[REQUIRED ACTION] Reproduce every entry below exactly, minus the pictures.
[RECORDS FOR THE EXERCISE Boundary: Start]
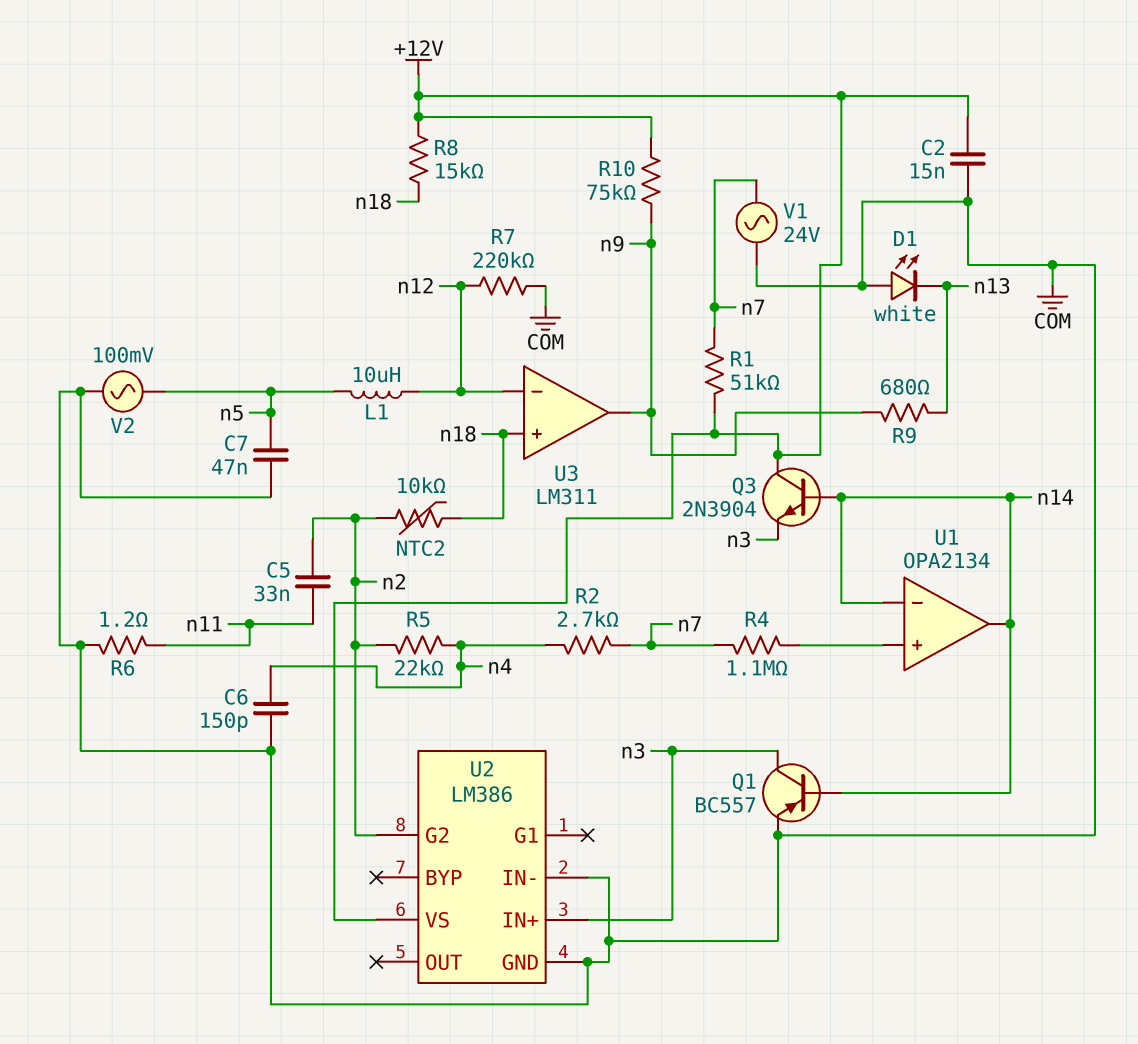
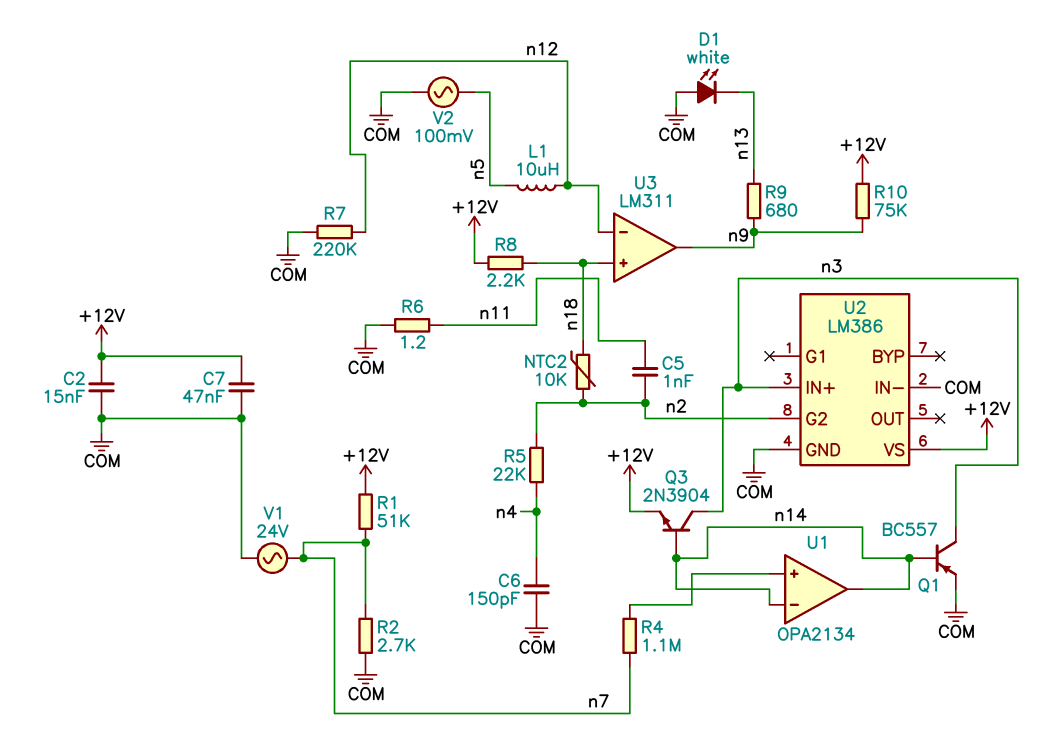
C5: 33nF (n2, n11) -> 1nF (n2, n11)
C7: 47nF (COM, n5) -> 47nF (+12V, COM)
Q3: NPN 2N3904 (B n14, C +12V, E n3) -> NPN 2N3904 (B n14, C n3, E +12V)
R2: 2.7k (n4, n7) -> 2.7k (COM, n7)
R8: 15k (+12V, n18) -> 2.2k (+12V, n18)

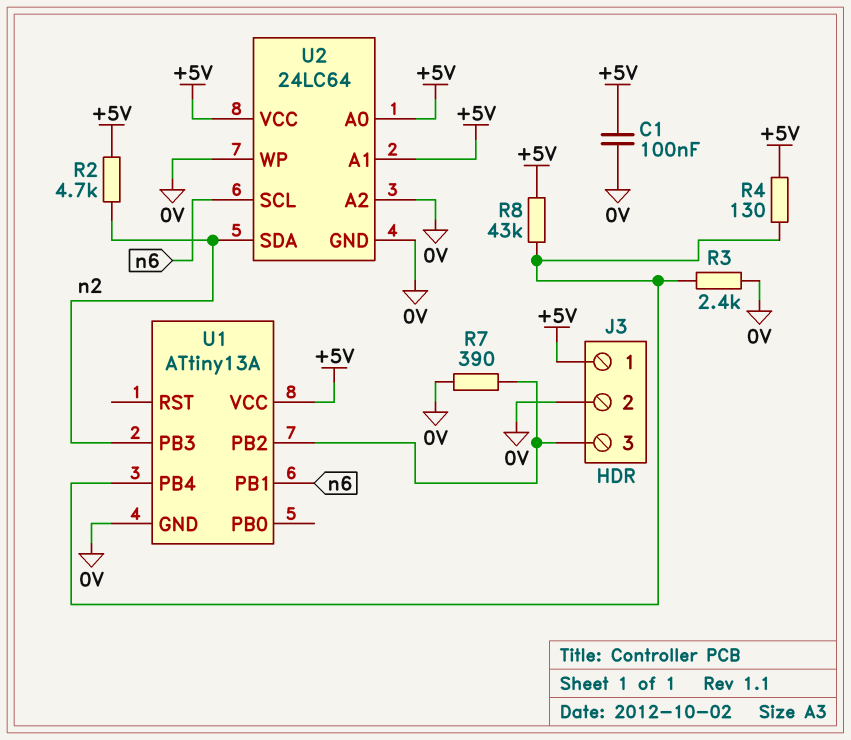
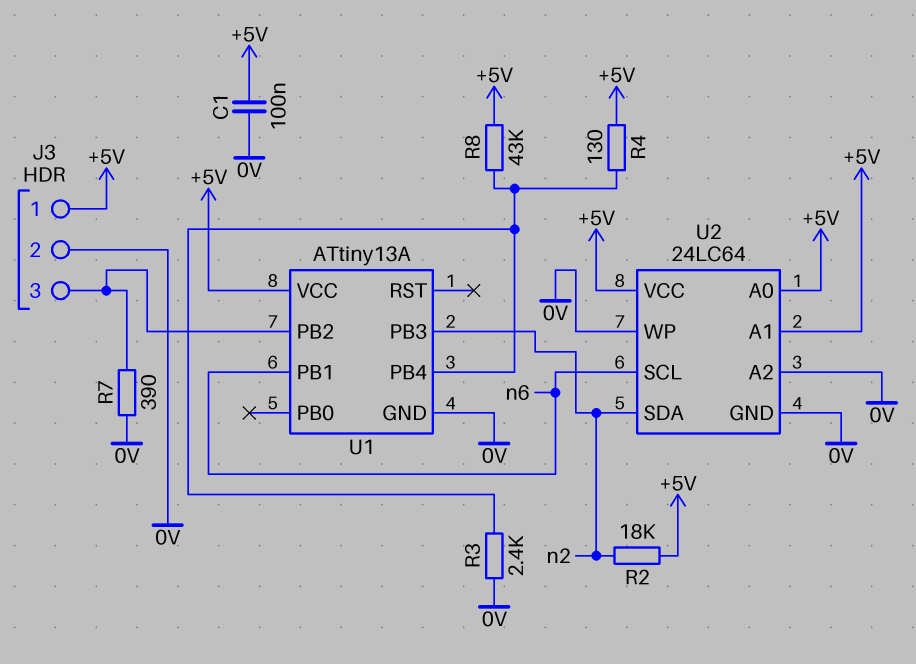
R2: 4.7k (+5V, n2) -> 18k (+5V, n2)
[RECORDS FOR THE EXERCISE Boundary: End]
[ANSWER BOX]
C5: 33nF (n2, n11) -> 1nF (n2, n11)
C7: 47nF (COM, n5) -> 47nF (+12V, COM)
Q3: NPN 2N3904 (B n14, C +12V, E n3) -> NPN 2N3904 (B n14, C n3, E +12V)
R2: 2.7k (n4, n7) -> 2.7k (COM, n7)
R8: 15k (+12V, n18) -> 2.2k (+12V, n18)

R2: 4.7k (+5V, n2) -> 18k (+5V, n2)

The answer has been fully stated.